MATERIAL SUPPLIED

---*---

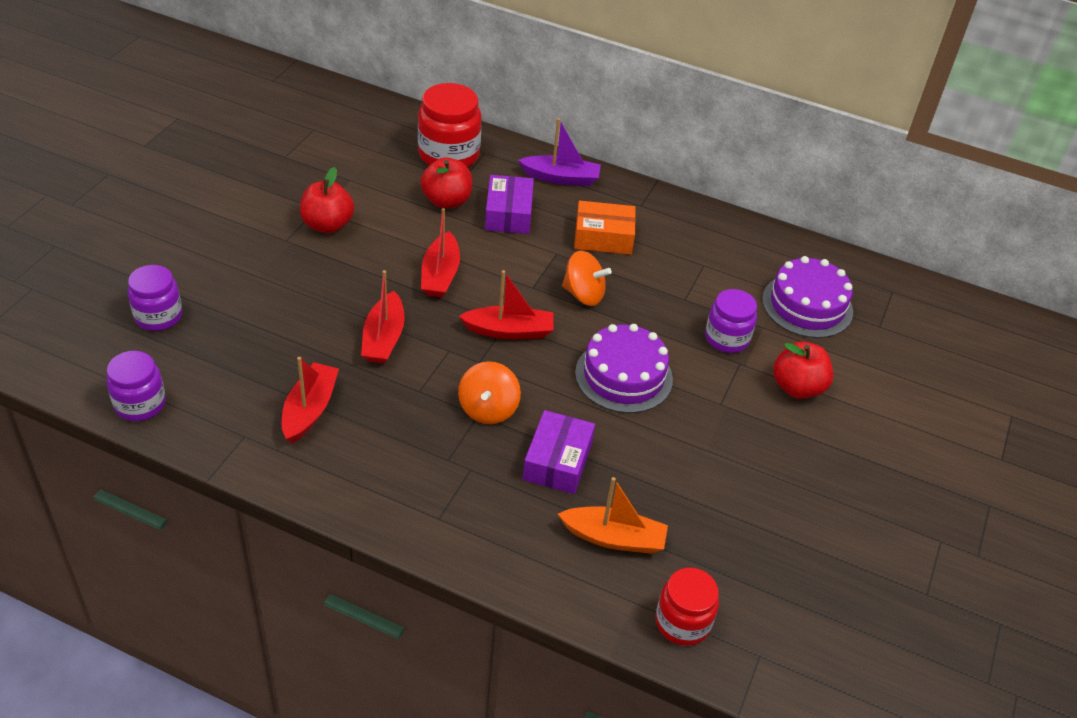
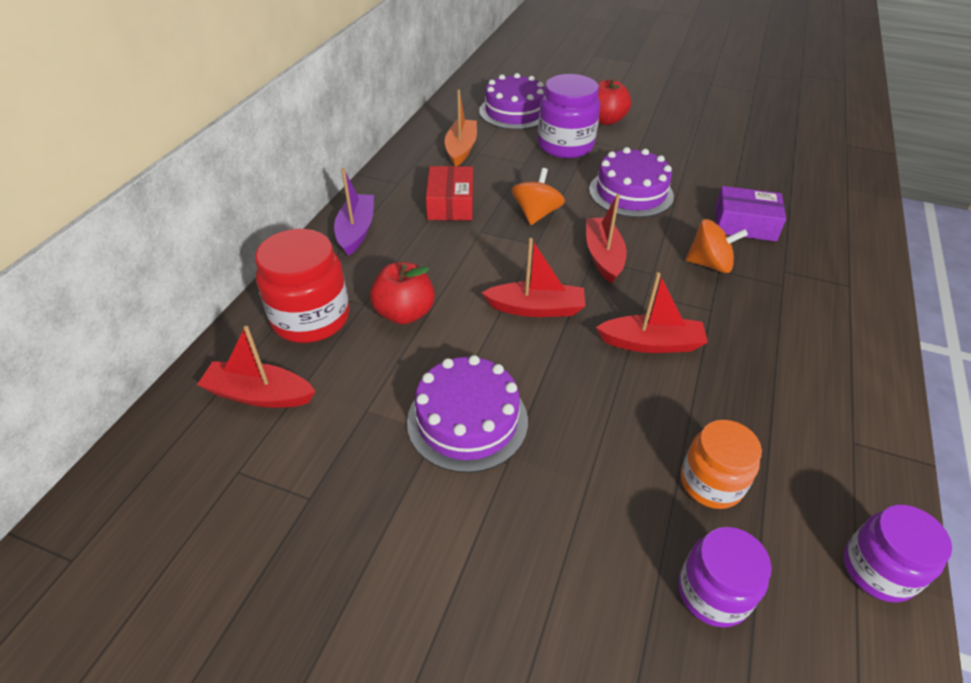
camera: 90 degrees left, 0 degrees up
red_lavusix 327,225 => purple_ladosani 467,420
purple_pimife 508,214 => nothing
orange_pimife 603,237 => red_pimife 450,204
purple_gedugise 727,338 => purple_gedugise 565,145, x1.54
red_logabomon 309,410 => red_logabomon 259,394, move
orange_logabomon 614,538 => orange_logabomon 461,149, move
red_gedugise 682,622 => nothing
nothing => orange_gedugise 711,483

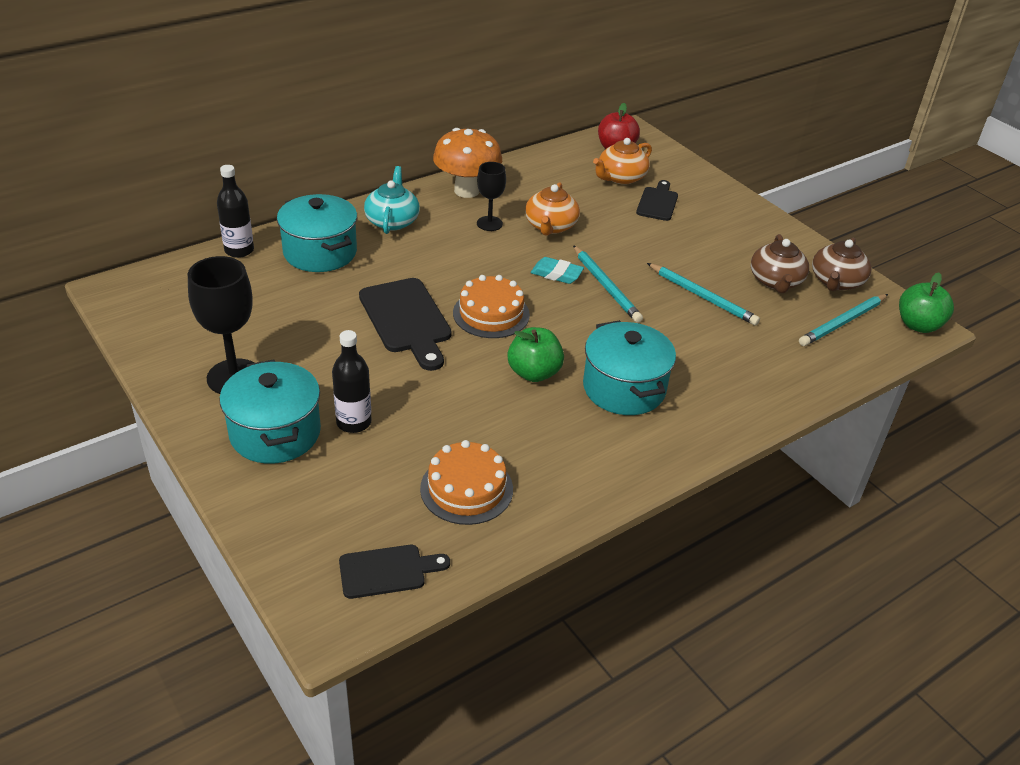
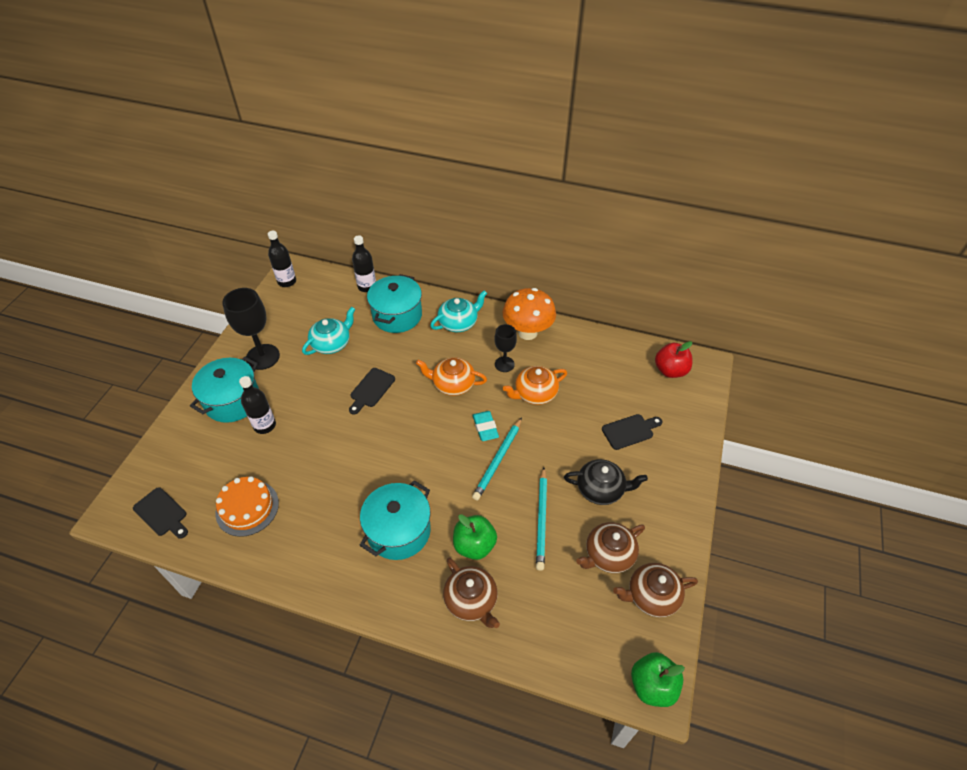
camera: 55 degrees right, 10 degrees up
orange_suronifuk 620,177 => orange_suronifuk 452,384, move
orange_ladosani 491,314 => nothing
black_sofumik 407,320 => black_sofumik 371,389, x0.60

---*---

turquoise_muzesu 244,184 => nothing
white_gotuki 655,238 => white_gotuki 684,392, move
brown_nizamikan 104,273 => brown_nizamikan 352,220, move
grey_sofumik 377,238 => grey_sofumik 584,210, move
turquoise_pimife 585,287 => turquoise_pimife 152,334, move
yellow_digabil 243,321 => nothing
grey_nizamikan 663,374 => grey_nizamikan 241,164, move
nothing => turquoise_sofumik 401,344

---*---

WHAT NEEDS TO BE DONE
Excerpt from the records above: set down only the lines from the one that contains "orange_logabomon 614,538 =>" through the one that contains "black_sofumik 407,320 =>", inclusive, word for word. Pictures stay out.

SOLVED EXERCISE
orange_logabomon 614,538 => orange_logabomon 461,149, move
red_gedugise 682,622 => nothing
nothing => orange_gedugise 711,483

camera: 55 degrees right, 10 degrees up
orange_suronifuk 620,177 => orange_suronifuk 452,384, move
orange_ladosani 491,314 => nothing
black_sofumik 407,320 => black_sofumik 371,389, x0.60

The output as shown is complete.